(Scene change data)
○ ○ ○ ○ ○ ○ ○

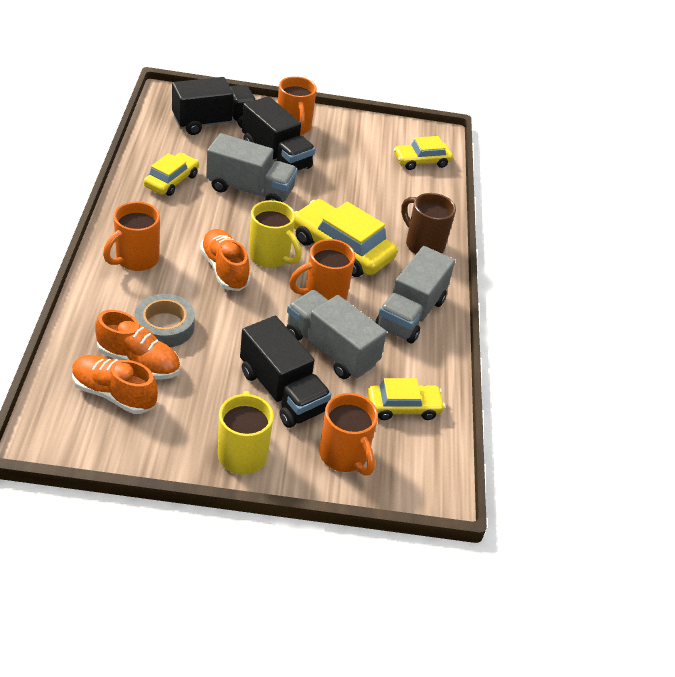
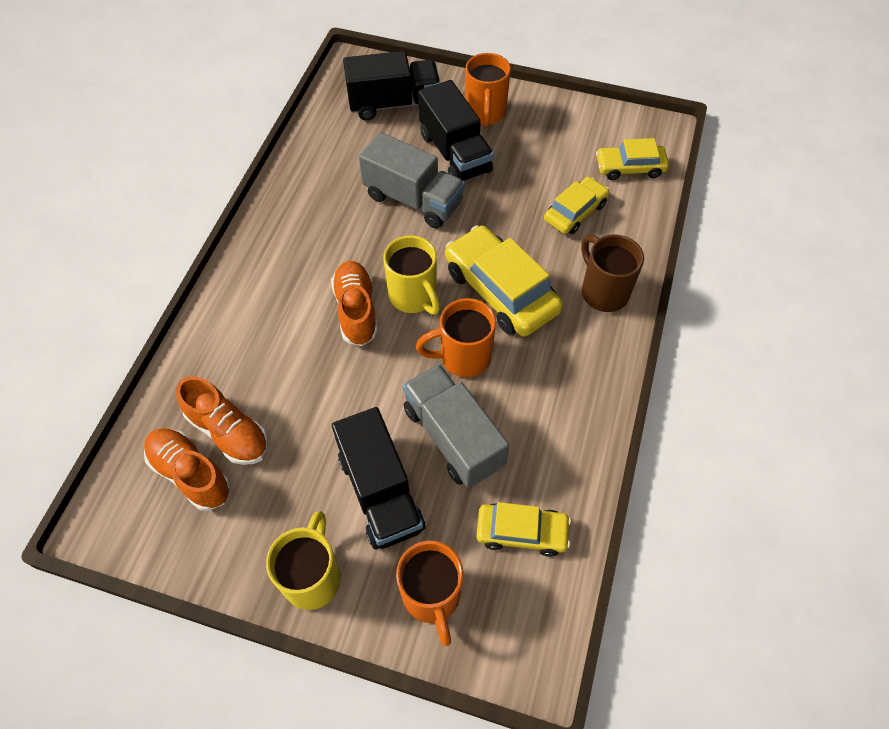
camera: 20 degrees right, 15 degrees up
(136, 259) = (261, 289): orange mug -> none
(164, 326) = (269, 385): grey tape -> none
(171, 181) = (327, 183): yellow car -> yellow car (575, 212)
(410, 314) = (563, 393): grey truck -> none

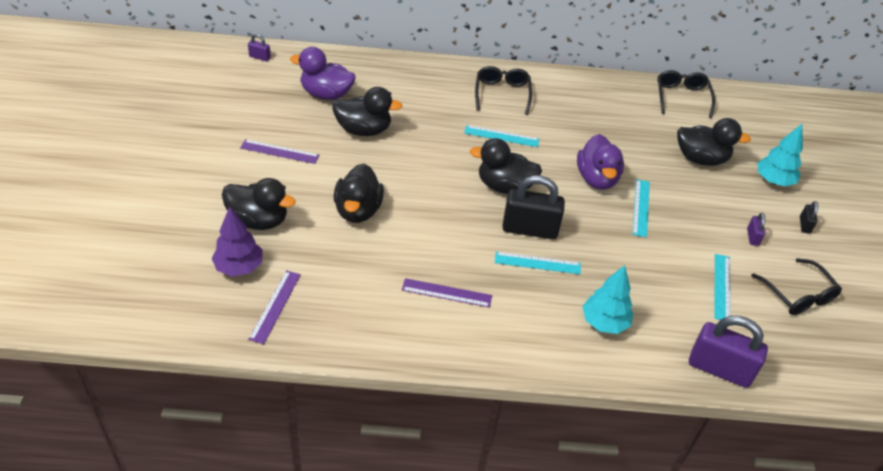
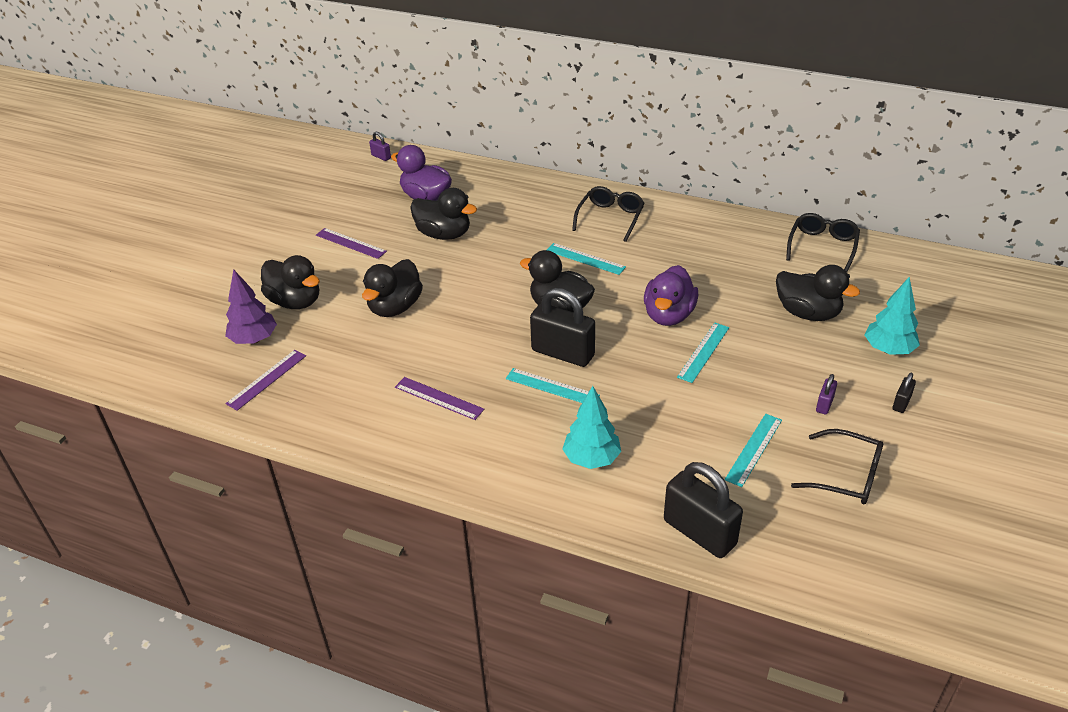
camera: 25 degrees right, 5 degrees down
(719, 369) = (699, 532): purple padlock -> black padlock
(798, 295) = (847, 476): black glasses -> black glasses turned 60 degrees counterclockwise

○ ○ ○ ○ ○ ○ ○

EXERCISE: With the pictures omitted, reproduce the data above exactly.

SOLUTION FOR THIS PROBLEM:
camera: 20 degrees right, 15 degrees up
(136, 259) = (261, 289): orange mug -> none
(164, 326) = (269, 385): grey tape -> none
(171, 181) = (327, 183): yellow car -> yellow car (575, 212)
(410, 314) = (563, 393): grey truck -> none

camera: 25 degrees right, 5 degrees down
(719, 369) = (699, 532): purple padlock -> black padlock
(798, 295) = (847, 476): black glasses -> black glasses turned 60 degrees counterclockwise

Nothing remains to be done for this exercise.